YOUR INSTRUCTIONS. Search the records for the string "pink", and show each line where it appears.

RECORDS.

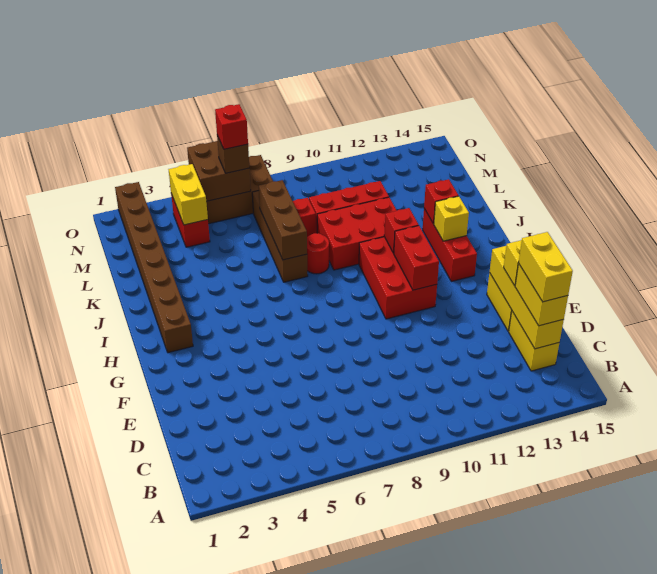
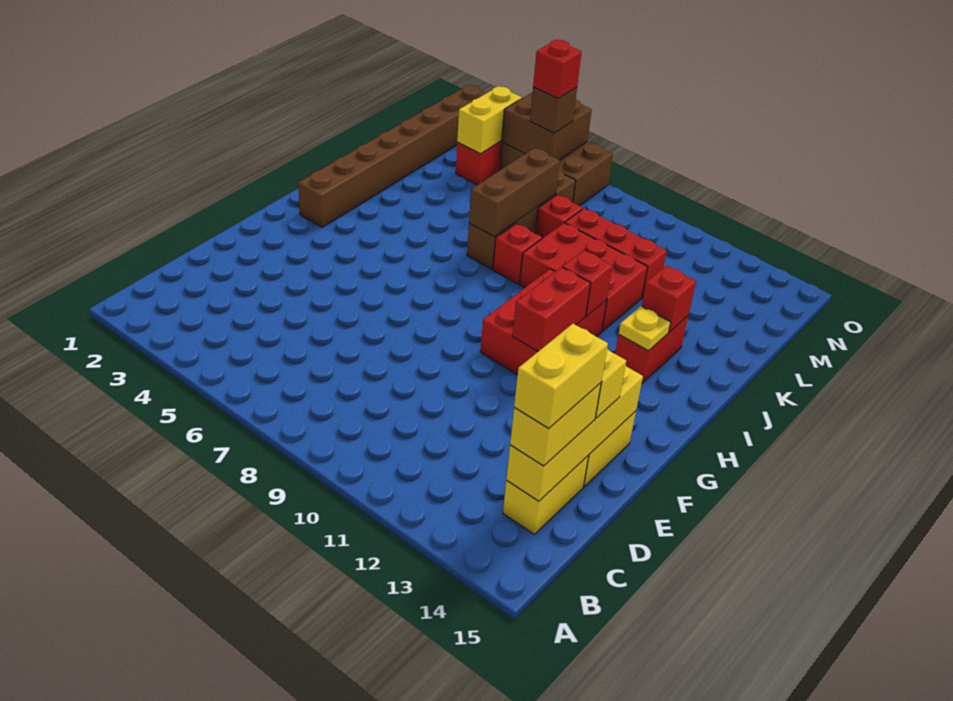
red brick H13:J13 level 1 -> red brick I13:J13 level 1
yellow brick I13 level 2 -> yellow plate I13 level 2
red round brick J8 level 1 -> red brick J8 level 1

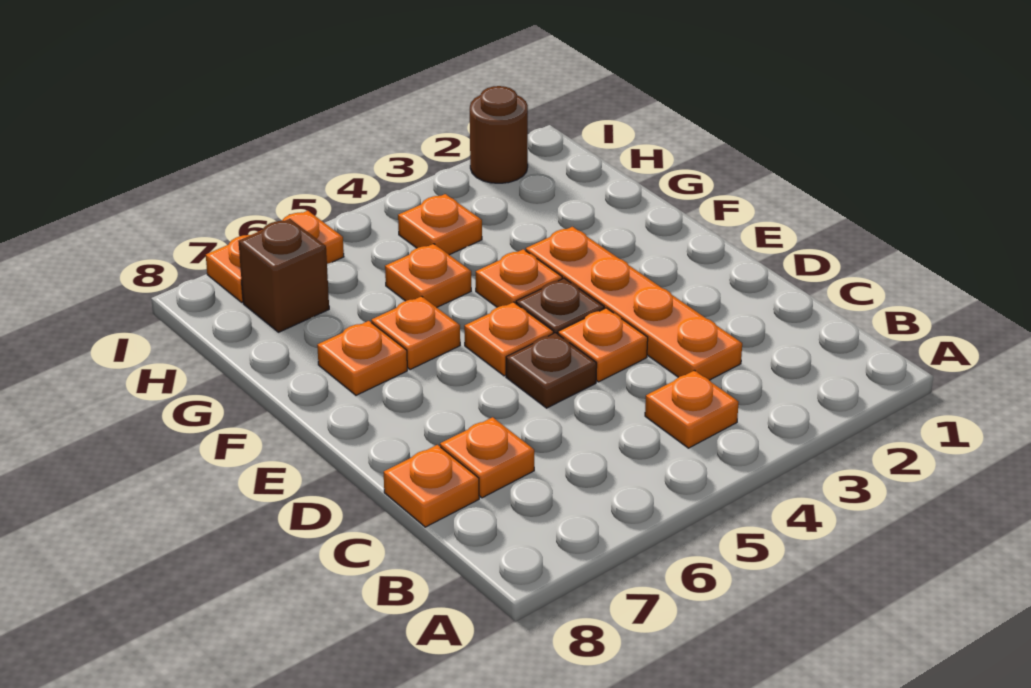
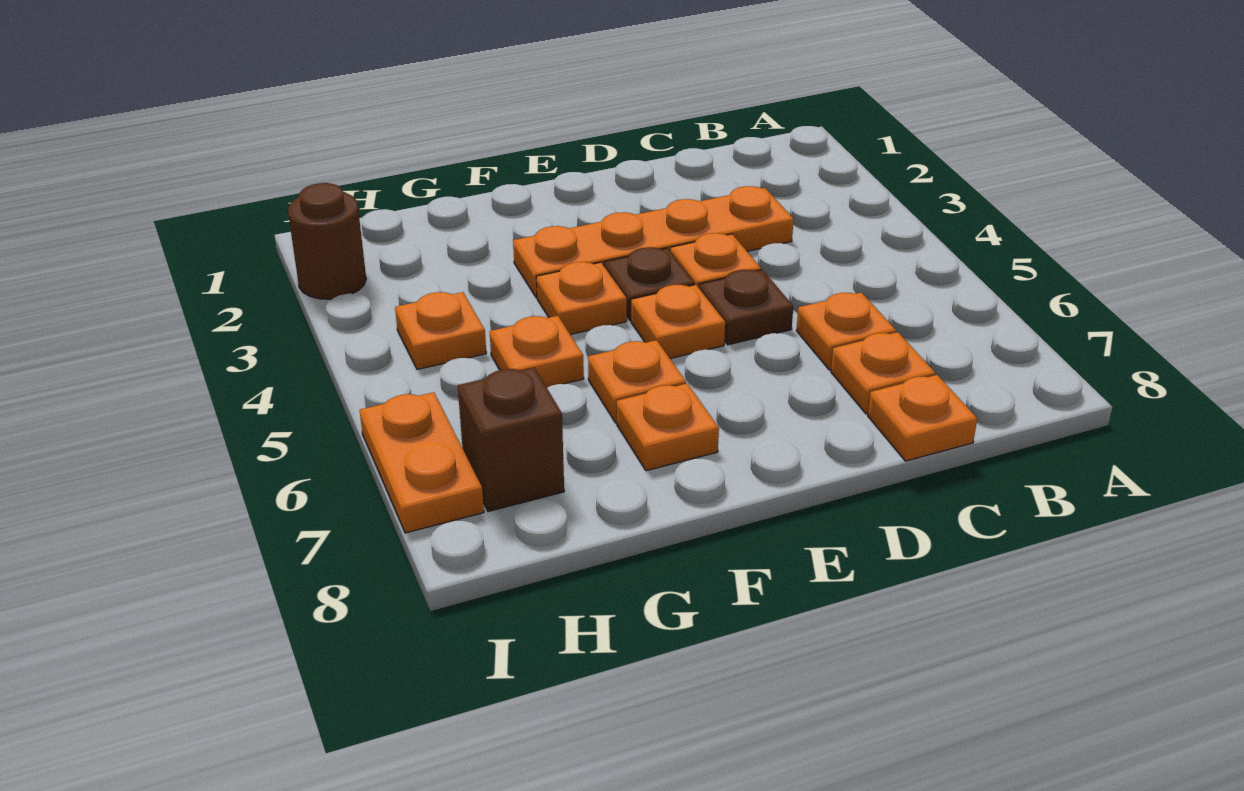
orange plate B4 level 1 -> orange plate C6 level 1

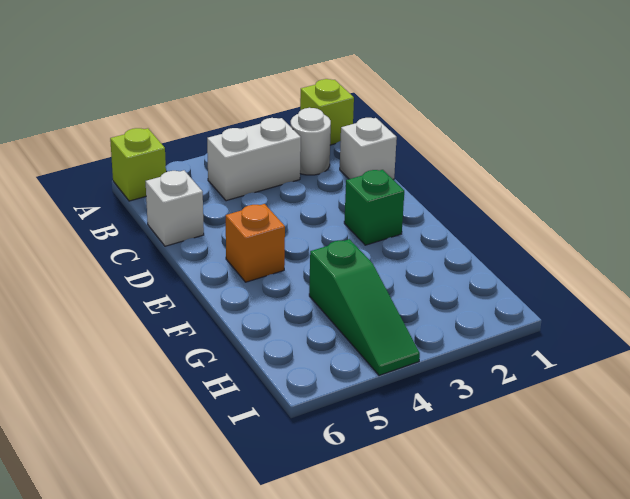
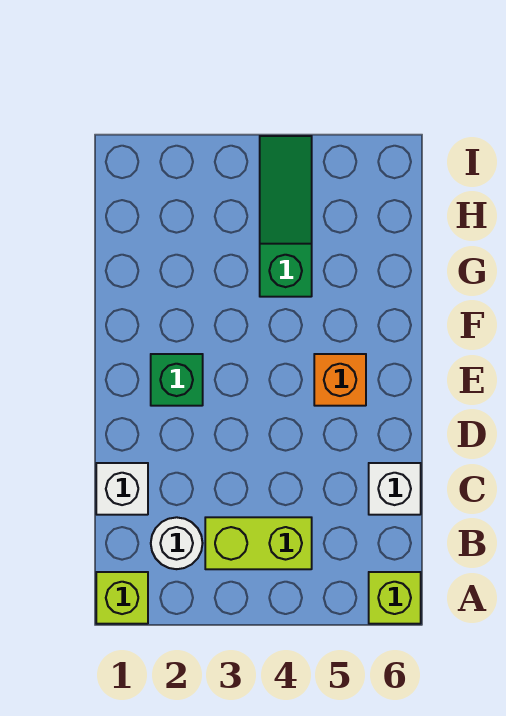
white brick B3:B4 level 1 -> lime brick B3:B4 level 1

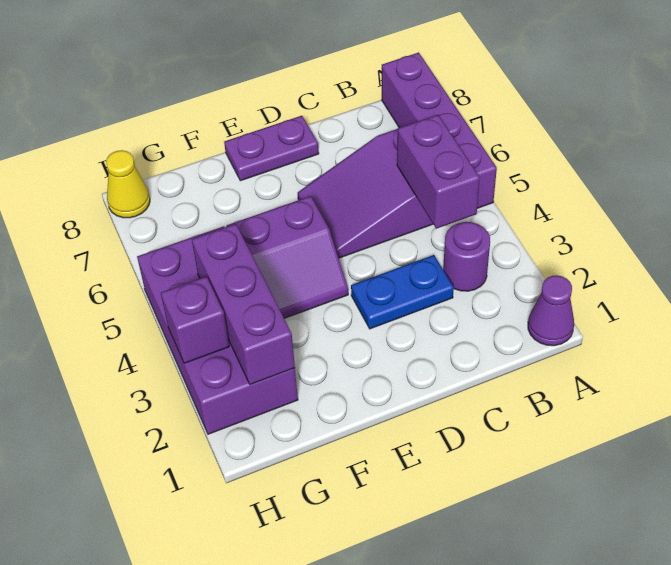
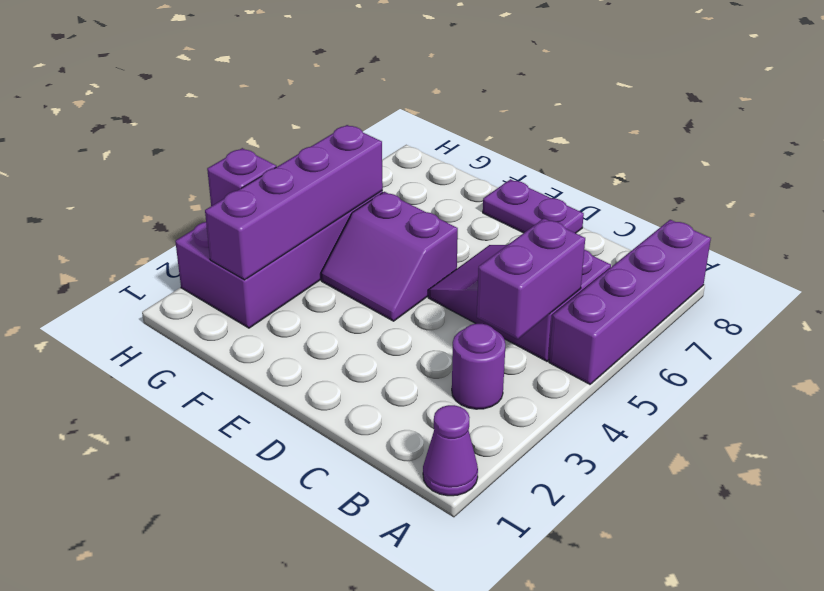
blue plate C3:D3 level 1 -> none
purple brick G2:G4 level 2 -> purple brick G2:G5 level 2
yellow cone H8 level 1 -> none

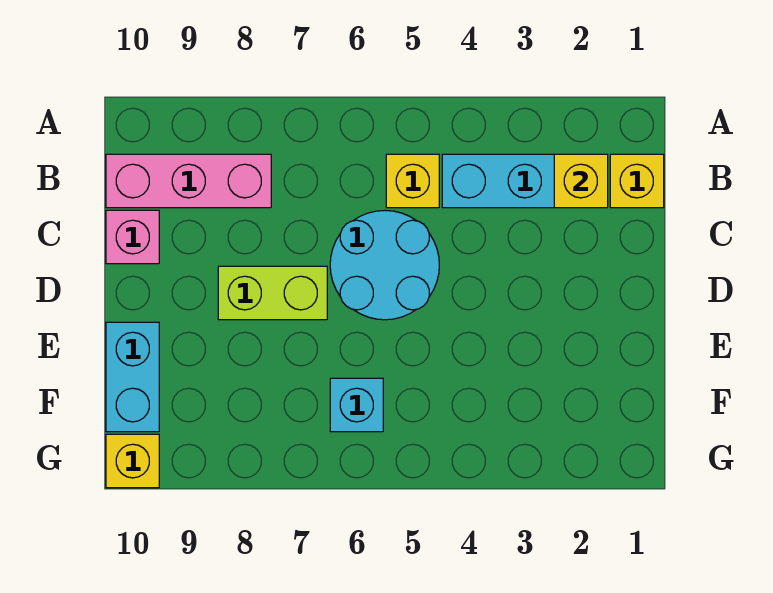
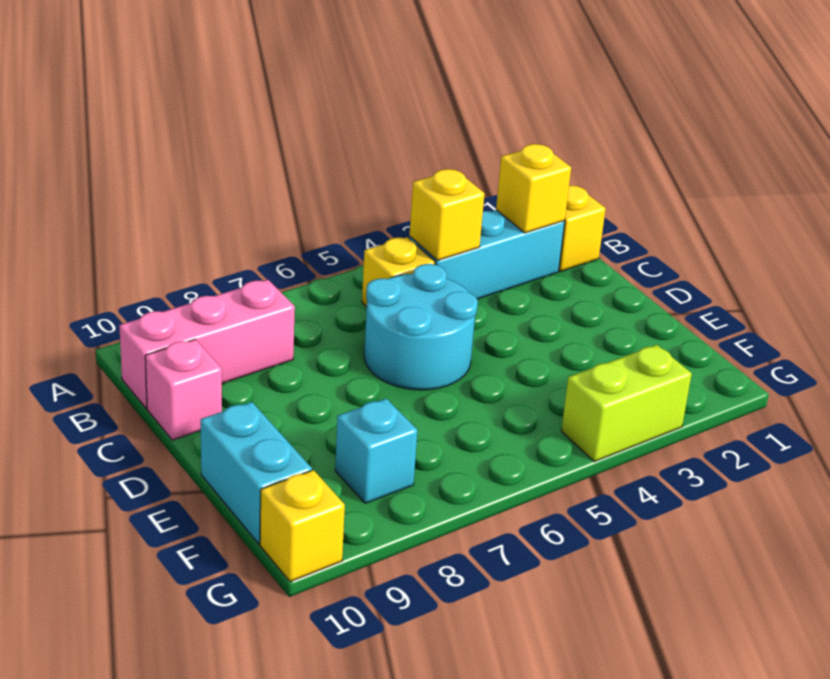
none -> yellow brick B4 level 2
lime brick D7:D8 level 1 -> lime brick G3:G4 level 1
cyan brick F6 level 1 -> cyan brick F8 level 1

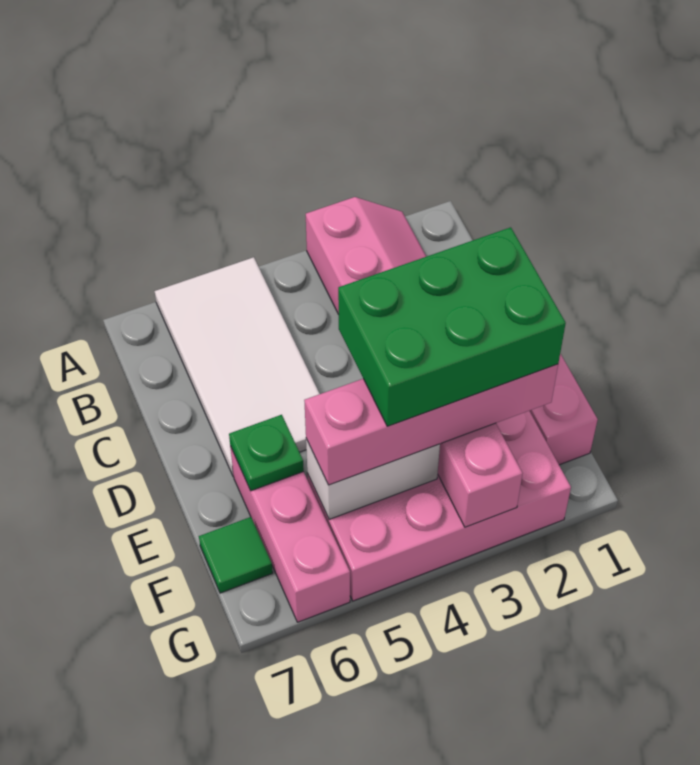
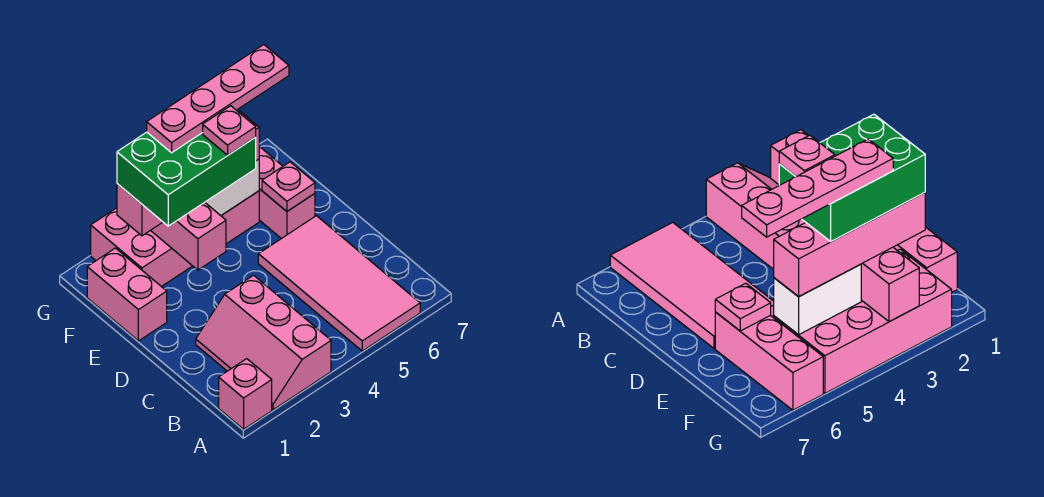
none -> pink brick A1 level 1
white tile A5:D6 level 1 -> pink tile A5:D6 level 1
none -> pink plate E4 level 5
green plate E6 level 2 -> pink plate E6 level 2
none -> pink plate F3:F6 level 5
green tile F7 level 1 -> none

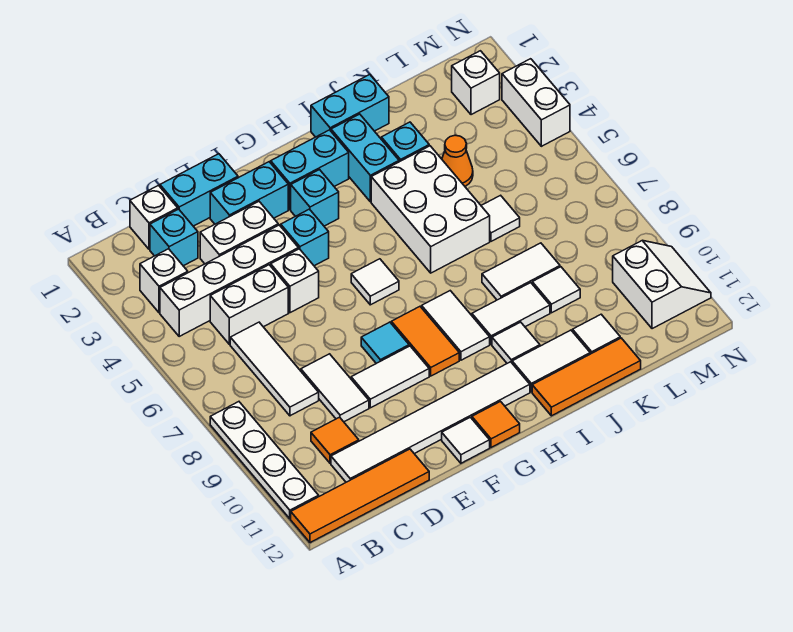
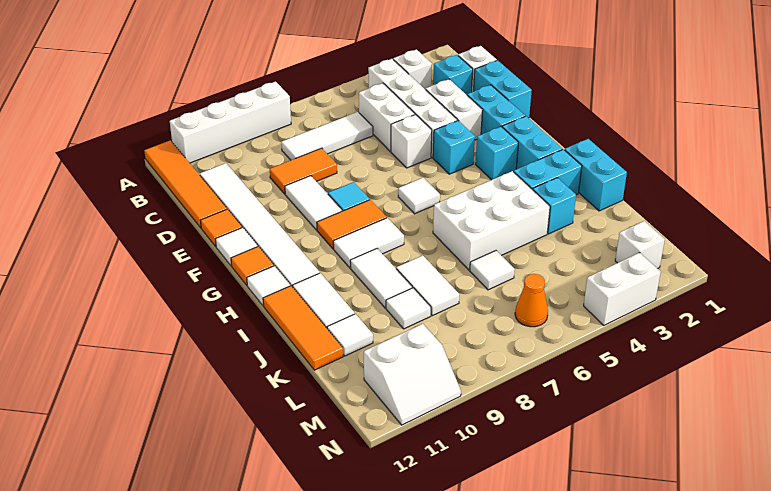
white plate A8:A11 level 1 -> white brick A8:A11 level 1
orange tile C10 level 1 -> orange tile E12 level 1
white tile D8:D9 level 1 -> orange tile D8:D9 level 1
white tile I10 level 1 -> white tile H12 level 1
orange cone K4 level 1 -> orange cone M6 level 1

ANSWER FOR THIS EXERCISE.
none -> pink brick A1 level 1
white tile A5:D6 level 1 -> pink tile A5:D6 level 1
none -> pink plate E4 level 5
green plate E6 level 2 -> pink plate E6 level 2
none -> pink plate F3:F6 level 5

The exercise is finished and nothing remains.